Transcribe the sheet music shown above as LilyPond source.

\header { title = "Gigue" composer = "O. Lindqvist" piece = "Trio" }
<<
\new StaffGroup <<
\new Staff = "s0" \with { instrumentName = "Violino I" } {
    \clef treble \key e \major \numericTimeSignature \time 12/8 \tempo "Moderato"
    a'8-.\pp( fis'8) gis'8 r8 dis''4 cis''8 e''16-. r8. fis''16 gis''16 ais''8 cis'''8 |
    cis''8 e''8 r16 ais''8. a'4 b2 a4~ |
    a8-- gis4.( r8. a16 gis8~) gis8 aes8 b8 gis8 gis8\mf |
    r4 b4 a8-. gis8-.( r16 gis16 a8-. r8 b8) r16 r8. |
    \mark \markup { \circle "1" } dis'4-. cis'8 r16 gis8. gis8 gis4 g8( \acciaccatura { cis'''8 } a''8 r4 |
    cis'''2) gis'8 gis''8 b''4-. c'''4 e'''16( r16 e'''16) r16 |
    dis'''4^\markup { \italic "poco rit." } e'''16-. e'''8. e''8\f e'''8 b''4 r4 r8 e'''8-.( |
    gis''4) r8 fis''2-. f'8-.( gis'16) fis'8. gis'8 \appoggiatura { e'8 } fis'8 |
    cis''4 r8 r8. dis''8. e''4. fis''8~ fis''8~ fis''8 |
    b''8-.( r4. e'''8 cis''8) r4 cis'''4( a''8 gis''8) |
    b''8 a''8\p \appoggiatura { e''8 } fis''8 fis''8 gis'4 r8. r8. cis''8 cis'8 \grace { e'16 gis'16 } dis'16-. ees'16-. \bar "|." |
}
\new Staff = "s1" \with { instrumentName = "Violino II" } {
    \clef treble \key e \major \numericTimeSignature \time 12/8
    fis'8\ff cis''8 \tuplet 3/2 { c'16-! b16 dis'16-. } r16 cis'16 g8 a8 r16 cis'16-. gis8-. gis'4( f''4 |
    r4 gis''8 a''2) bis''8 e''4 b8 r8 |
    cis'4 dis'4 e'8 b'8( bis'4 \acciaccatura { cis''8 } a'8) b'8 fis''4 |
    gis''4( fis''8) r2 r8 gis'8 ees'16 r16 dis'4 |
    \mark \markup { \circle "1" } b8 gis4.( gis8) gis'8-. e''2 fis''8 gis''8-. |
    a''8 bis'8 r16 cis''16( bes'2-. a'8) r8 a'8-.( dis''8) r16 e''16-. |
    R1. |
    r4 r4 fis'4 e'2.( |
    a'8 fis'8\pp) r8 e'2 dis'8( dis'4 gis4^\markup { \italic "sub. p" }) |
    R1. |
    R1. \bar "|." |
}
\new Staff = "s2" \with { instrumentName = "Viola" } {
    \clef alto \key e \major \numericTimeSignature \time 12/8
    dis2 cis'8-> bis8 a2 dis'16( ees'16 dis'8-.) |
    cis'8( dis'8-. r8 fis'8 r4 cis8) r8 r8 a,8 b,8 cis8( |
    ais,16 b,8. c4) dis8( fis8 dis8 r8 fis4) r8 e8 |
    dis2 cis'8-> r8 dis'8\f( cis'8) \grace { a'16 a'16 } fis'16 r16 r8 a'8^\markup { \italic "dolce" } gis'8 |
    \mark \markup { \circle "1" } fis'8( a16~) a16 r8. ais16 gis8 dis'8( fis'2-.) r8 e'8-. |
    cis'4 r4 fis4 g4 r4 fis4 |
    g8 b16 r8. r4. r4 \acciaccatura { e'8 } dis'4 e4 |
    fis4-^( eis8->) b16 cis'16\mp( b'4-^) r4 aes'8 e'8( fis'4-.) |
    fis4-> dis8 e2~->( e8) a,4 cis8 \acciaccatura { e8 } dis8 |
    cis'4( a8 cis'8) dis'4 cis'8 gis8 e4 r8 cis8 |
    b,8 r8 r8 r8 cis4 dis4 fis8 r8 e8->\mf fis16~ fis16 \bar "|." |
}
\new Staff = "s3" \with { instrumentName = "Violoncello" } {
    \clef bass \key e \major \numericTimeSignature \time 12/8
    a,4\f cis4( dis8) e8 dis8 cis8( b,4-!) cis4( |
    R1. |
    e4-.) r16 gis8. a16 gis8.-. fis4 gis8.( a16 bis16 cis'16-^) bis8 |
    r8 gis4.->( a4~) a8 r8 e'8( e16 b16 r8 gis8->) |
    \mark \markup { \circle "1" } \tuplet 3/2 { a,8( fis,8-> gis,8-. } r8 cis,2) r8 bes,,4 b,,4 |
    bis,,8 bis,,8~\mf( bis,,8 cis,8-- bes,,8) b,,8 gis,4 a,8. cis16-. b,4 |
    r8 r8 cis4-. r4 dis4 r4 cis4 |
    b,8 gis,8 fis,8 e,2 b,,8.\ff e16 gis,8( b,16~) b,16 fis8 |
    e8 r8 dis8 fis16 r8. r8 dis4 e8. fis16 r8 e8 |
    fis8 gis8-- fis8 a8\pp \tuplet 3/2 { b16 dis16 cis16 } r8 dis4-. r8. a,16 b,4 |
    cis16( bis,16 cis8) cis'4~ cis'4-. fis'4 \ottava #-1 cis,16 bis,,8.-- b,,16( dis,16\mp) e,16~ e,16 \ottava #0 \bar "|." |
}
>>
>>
----
**What the task asks**
Pick out every line in the data above that contains the string "major", and copy each one. Case counts.

**Exercise answer**
    \clef treble \key e \major \numericTimeSignature \time 12/8 \tempo "Moderato"
    \clef treble \key e \major \numericTimeSignature \time 12/8
    \clef alto \key e \major \numericTimeSignature \time 12/8
    \clef bass \key e \major \numericTimeSignature \time 12/8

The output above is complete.